**The problem**
Copy the material from its start through the line containing "15: (286, 204)", and add 64 to the point number and both coordinates on each line of the second list of points. Leave the opening instruction and the first list of points unchanged.

**Listed entries**
* Begin *
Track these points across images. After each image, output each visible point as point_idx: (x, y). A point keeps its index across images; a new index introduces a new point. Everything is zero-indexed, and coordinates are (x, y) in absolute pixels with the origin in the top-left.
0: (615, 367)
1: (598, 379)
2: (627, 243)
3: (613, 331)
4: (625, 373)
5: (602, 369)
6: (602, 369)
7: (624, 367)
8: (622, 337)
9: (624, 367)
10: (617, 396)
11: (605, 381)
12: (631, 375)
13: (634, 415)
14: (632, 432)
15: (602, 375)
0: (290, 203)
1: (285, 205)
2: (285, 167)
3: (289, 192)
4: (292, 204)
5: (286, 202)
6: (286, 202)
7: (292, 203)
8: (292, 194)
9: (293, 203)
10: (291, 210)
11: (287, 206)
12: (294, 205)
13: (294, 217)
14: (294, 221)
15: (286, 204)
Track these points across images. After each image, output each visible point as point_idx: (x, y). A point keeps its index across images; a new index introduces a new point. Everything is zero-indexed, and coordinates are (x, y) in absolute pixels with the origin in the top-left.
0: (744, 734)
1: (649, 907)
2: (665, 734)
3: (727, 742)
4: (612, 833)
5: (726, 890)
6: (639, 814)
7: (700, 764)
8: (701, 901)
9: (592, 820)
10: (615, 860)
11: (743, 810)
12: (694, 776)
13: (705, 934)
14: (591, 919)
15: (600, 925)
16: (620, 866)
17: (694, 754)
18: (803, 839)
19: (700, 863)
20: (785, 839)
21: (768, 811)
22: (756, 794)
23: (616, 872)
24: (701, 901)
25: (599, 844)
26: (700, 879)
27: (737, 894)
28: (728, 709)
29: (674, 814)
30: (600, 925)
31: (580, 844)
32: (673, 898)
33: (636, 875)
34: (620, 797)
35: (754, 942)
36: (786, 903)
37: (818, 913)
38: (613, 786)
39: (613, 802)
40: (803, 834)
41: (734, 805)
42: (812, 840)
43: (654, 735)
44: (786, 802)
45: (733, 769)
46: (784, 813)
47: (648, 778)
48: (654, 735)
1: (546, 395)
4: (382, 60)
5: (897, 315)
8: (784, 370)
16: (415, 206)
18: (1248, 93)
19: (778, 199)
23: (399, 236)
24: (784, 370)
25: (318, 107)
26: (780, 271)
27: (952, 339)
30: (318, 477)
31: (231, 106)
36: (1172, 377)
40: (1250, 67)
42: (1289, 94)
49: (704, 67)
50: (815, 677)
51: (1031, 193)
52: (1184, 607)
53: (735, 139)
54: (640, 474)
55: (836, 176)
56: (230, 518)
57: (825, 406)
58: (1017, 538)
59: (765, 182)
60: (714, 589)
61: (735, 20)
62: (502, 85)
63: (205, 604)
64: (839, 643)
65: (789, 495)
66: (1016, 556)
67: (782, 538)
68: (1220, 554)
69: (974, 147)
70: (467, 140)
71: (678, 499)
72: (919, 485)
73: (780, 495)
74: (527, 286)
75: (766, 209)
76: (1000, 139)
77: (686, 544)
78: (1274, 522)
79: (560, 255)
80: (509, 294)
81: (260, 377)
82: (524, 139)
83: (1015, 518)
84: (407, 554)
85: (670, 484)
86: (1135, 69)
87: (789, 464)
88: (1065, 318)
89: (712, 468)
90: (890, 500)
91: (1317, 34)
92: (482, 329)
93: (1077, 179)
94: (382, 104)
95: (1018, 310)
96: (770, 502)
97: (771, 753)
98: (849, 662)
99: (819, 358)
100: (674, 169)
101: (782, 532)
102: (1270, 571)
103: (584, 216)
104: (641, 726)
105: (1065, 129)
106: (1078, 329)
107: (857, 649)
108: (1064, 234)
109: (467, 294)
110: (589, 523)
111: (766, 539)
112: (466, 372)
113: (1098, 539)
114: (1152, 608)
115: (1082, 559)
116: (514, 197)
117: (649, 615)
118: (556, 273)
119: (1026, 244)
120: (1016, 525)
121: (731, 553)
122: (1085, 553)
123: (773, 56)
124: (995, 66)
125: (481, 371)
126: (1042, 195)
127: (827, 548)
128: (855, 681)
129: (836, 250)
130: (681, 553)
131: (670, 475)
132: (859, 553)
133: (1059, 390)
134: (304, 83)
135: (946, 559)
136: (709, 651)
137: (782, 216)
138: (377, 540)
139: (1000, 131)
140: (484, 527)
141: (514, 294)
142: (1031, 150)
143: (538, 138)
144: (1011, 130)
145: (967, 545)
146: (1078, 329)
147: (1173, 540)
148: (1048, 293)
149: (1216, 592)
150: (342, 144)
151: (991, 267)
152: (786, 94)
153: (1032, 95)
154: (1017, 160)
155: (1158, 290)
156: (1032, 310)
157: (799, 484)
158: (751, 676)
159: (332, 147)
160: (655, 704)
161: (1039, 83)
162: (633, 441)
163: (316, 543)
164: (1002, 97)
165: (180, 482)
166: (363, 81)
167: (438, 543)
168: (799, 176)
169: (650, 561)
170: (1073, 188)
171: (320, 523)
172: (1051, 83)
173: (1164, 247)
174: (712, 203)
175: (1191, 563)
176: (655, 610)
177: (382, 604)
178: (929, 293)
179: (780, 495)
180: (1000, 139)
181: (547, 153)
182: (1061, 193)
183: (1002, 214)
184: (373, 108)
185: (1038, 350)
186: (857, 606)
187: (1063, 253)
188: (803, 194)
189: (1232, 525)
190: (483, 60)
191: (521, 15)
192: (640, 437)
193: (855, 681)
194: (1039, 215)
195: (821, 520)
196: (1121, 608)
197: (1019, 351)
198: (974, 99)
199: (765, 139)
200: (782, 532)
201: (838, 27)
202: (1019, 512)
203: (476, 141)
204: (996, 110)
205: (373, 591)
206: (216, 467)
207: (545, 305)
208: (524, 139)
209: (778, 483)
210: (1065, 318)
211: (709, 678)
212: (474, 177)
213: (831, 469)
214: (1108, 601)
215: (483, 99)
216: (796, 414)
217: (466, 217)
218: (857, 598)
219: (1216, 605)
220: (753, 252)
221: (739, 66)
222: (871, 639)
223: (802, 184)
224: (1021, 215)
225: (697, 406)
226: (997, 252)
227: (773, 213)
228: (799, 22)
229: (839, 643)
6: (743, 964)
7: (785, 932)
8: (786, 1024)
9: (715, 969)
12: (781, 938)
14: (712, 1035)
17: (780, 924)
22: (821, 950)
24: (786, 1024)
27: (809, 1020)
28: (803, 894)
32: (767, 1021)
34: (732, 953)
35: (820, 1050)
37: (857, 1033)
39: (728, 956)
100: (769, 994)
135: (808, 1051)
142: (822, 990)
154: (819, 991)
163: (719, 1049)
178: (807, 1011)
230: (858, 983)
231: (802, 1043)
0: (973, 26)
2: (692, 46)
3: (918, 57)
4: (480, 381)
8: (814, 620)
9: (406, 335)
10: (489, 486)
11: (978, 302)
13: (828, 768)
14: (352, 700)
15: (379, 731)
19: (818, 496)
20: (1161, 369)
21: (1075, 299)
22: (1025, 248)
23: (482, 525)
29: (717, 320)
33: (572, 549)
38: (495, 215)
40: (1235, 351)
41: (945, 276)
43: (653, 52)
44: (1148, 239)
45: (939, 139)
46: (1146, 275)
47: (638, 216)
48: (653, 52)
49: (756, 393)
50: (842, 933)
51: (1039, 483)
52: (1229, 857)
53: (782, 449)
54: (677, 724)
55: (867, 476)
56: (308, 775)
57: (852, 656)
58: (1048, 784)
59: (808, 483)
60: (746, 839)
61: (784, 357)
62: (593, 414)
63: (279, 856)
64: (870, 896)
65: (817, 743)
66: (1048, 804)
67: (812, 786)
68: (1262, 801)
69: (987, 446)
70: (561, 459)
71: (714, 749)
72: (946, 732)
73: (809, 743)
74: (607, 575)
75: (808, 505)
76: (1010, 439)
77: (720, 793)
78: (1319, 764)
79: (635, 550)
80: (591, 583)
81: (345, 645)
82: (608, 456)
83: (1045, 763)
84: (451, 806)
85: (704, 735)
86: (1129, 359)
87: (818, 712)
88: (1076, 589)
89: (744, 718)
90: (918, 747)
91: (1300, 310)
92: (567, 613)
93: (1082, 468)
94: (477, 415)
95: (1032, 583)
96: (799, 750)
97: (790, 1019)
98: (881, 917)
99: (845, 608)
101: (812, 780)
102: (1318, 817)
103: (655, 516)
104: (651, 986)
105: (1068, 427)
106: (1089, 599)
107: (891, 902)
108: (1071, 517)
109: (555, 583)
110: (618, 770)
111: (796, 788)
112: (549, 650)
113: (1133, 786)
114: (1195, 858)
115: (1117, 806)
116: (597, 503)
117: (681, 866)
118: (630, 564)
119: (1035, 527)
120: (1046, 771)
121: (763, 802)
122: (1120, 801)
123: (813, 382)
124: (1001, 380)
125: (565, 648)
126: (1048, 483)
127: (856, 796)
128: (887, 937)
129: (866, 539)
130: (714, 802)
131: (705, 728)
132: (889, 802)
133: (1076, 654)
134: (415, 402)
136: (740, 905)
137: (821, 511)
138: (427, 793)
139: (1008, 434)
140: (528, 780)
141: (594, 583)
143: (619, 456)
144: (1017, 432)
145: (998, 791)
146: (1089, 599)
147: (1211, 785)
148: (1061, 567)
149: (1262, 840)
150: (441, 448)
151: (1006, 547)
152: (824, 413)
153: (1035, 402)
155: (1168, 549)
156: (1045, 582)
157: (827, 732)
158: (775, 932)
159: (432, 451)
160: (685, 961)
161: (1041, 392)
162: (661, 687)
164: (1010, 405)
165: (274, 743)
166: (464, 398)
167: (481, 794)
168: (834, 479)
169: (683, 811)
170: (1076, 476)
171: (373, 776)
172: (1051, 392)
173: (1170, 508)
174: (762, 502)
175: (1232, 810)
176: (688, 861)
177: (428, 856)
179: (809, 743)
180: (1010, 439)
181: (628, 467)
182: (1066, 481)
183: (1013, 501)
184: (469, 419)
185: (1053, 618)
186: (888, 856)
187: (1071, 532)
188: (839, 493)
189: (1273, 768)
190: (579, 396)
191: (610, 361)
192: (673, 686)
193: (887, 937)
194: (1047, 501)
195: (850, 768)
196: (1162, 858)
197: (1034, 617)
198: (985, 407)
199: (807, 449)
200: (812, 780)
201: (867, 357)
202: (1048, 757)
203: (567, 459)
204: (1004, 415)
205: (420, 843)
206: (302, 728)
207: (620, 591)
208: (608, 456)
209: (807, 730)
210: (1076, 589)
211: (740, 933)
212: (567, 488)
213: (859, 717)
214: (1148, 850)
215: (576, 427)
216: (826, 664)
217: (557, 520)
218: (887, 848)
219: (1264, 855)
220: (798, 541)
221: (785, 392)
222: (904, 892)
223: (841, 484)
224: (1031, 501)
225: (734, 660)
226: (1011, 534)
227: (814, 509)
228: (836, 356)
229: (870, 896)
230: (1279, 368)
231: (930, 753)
* End *
**Correct response**
Track these points across images. After each image, output each visible point as point_idx: (x, y). A point keeps its index across images; a new index introduces a new point. Everything is zero-indexed, and coordinates are (x, y) in absolute pixels with the origin in the top-left.
0: (615, 367)
1: (598, 379)
2: (627, 243)
3: (613, 331)
4: (625, 373)
5: (602, 369)
6: (602, 369)
7: (624, 367)
8: (622, 337)
9: (624, 367)
10: (617, 396)
11: (605, 381)
12: (631, 375)
13: (634, 415)
14: (632, 432)
15: (602, 375)
64: (354, 267)
65: (349, 269)
66: (349, 231)
67: (353, 256)
68: (356, 268)
69: (350, 266)
70: (350, 266)
71: (356, 267)
72: (356, 258)
73: (357, 267)
74: (355, 274)
75: (351, 270)
76: (358, 269)
77: (358, 281)
78: (358, 285)
79: (350, 268)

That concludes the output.